Reproduce the full listing as it stands. Images do not belong in the copy.

Material provided >>
━━━━━━━━━━━━━━━━━━━━

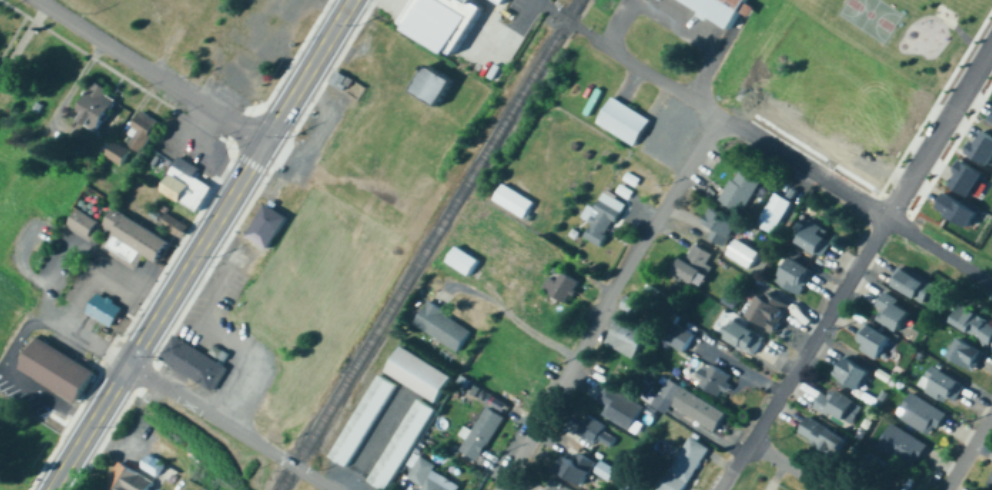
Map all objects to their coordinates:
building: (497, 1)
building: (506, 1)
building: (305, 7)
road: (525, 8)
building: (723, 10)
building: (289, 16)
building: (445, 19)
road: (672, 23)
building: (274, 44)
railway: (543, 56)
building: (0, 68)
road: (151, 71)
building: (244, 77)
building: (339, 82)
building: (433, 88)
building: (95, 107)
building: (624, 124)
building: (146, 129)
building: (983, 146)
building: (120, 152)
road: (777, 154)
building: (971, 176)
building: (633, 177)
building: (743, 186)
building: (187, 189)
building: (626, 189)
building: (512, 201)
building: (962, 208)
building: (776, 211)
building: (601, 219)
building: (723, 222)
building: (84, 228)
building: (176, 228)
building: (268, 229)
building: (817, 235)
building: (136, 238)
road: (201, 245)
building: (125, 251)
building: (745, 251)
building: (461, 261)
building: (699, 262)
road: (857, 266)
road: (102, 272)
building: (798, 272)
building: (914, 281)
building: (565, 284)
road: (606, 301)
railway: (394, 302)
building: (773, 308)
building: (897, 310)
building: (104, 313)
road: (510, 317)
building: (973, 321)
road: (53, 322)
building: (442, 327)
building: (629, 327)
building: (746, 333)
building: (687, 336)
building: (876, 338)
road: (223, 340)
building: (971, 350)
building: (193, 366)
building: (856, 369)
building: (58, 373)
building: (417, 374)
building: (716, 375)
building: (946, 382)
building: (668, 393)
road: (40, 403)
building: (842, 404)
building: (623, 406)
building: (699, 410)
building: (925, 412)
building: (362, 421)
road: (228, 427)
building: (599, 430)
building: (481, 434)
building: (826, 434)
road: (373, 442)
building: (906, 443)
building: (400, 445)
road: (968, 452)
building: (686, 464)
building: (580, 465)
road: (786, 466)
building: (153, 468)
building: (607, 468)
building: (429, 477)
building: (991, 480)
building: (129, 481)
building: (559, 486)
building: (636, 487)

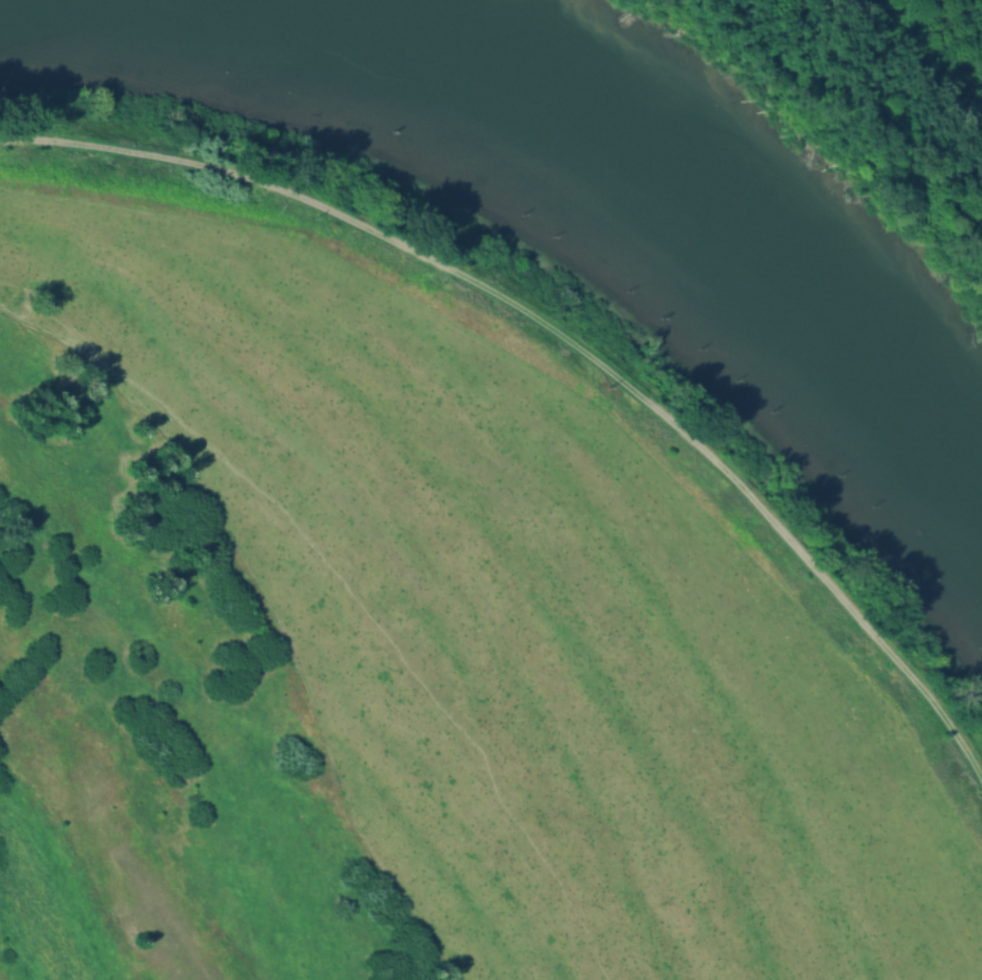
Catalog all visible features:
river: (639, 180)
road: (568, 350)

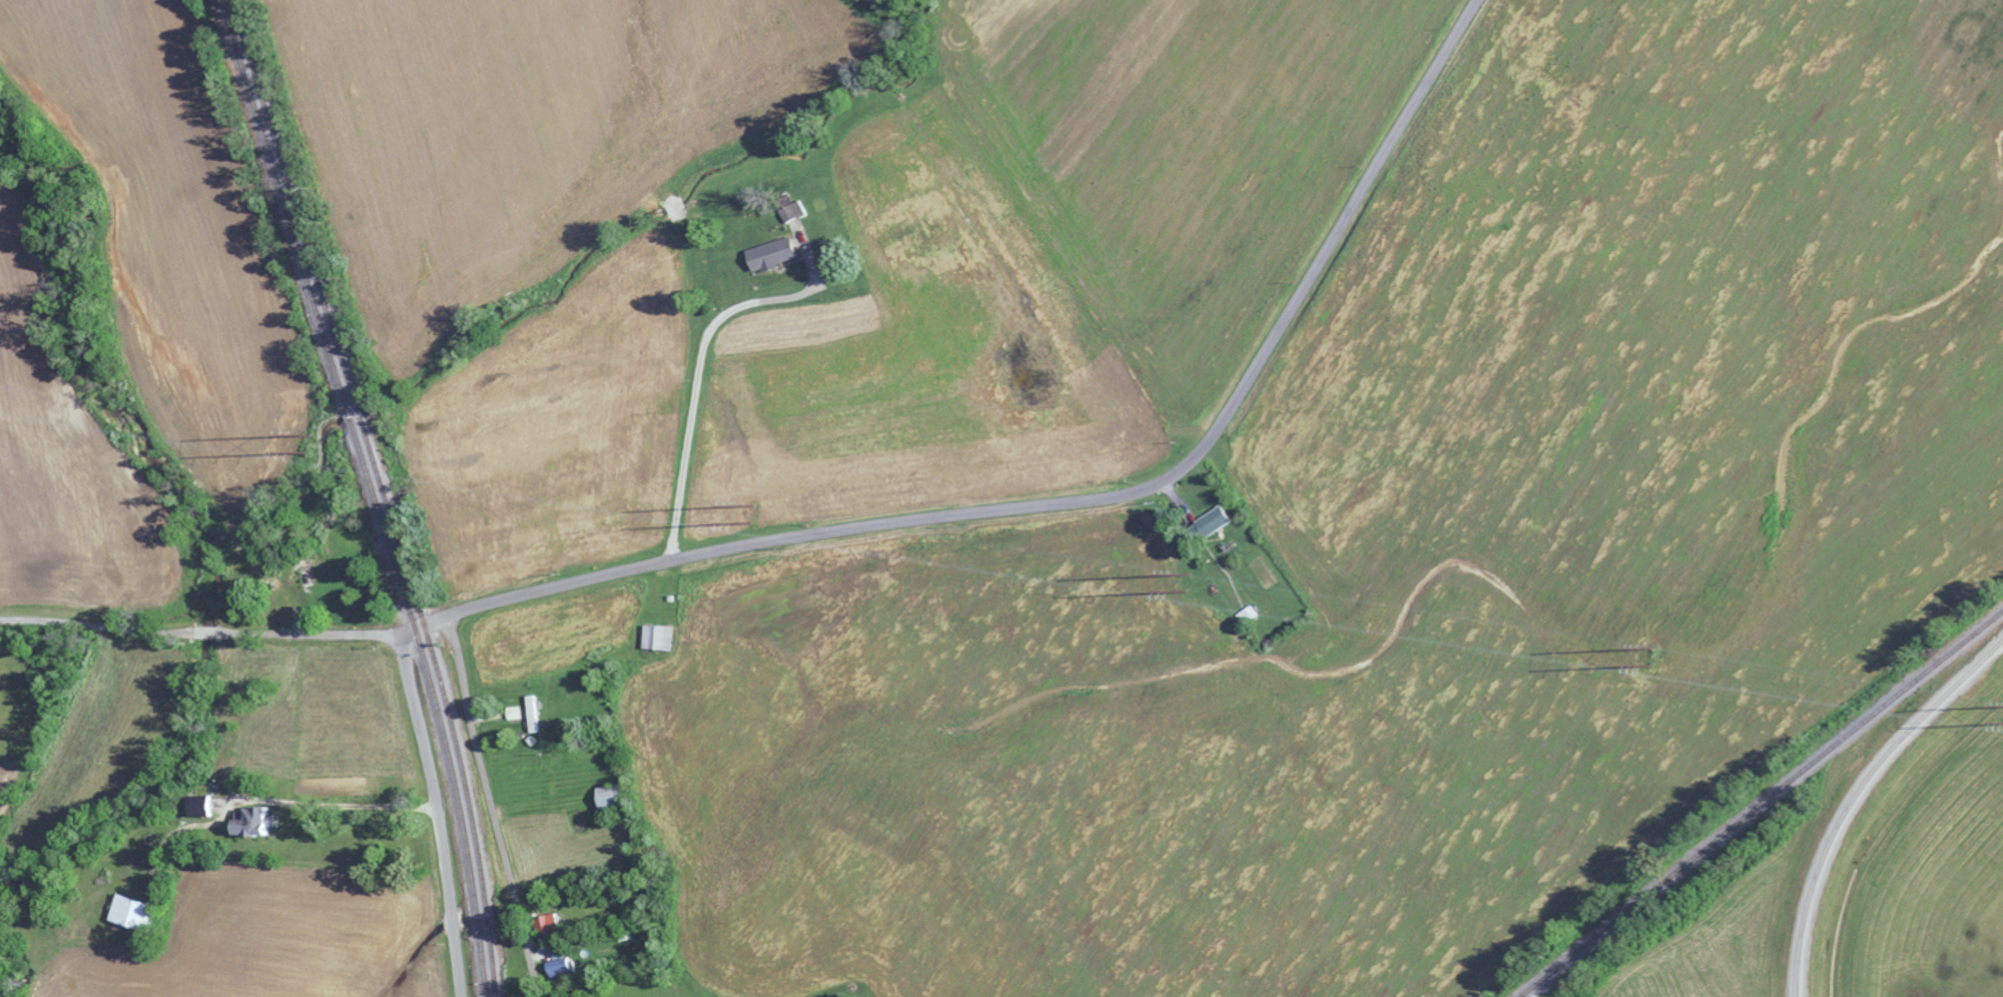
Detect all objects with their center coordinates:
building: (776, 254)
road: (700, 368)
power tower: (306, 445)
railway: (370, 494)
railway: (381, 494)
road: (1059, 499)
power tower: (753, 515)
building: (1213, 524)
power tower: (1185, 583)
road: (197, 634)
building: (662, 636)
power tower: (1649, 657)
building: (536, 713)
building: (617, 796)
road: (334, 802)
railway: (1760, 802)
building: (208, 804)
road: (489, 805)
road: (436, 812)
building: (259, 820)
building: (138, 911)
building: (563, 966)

━━━━━━━━━━━━━━━━━━━━

Result for this task >>
Map all objects to their coordinates:
building: (497, 1)
building: (506, 1)
building: (305, 7)
road: (525, 8)
building: (723, 10)
building: (289, 16)
building: (445, 19)
road: (672, 23)
building: (274, 44)
railway: (543, 56)
building: (0, 68)
road: (151, 71)
building: (244, 77)
building: (339, 82)
building: (433, 88)
building: (95, 107)
building: (624, 124)
building: (146, 129)
building: (983, 146)
building: (120, 152)
road: (777, 154)
building: (971, 176)
building: (633, 177)
building: (743, 186)
building: (187, 189)
building: (626, 189)
building: (512, 201)
building: (962, 208)
building: (776, 211)
building: (601, 219)
building: (723, 222)
building: (84, 228)
building: (176, 228)
building: (268, 229)
building: (817, 235)
building: (136, 238)
road: (201, 245)
building: (125, 251)
building: (745, 251)
building: (461, 261)
building: (699, 262)
road: (857, 266)
road: (102, 272)
building: (798, 272)
building: (914, 281)
building: (565, 284)
road: (606, 301)
railway: (394, 302)
building: (773, 308)
building: (897, 310)
building: (104, 313)
road: (510, 317)
building: (973, 321)
road: (53, 322)
building: (442, 327)
building: (629, 327)
building: (746, 333)
building: (687, 336)
building: (876, 338)
road: (223, 340)
building: (971, 350)
building: (193, 366)
building: (856, 369)
building: (58, 373)
building: (417, 374)
building: (716, 375)
building: (946, 382)
building: (668, 393)
road: (40, 403)
building: (842, 404)
building: (623, 406)
building: (699, 410)
building: (925, 412)
building: (362, 421)
road: (228, 427)
building: (599, 430)
building: (481, 434)
building: (826, 434)
road: (373, 442)
building: (906, 443)
building: (400, 445)
road: (968, 452)
building: (686, 464)
building: (580, 465)
road: (786, 466)
building: (153, 468)
building: (607, 468)
building: (429, 477)
building: (991, 480)
building: (129, 481)
building: (559, 486)
building: (636, 487)

Catalog all visible features:
river: (639, 180)
road: (568, 350)

Detect all objects with their center coordinates:
building: (776, 254)
road: (700, 368)
power tower: (306, 445)
railway: (370, 494)
railway: (381, 494)
road: (1059, 499)
power tower: (753, 515)
building: (1213, 524)
power tower: (1185, 583)
road: (197, 634)
building: (662, 636)
power tower: (1649, 657)
building: (536, 713)
building: (617, 796)
road: (334, 802)
railway: (1760, 802)
building: (208, 804)
road: (489, 805)
road: (436, 812)
building: (259, 820)
building: (138, 911)
building: (563, 966)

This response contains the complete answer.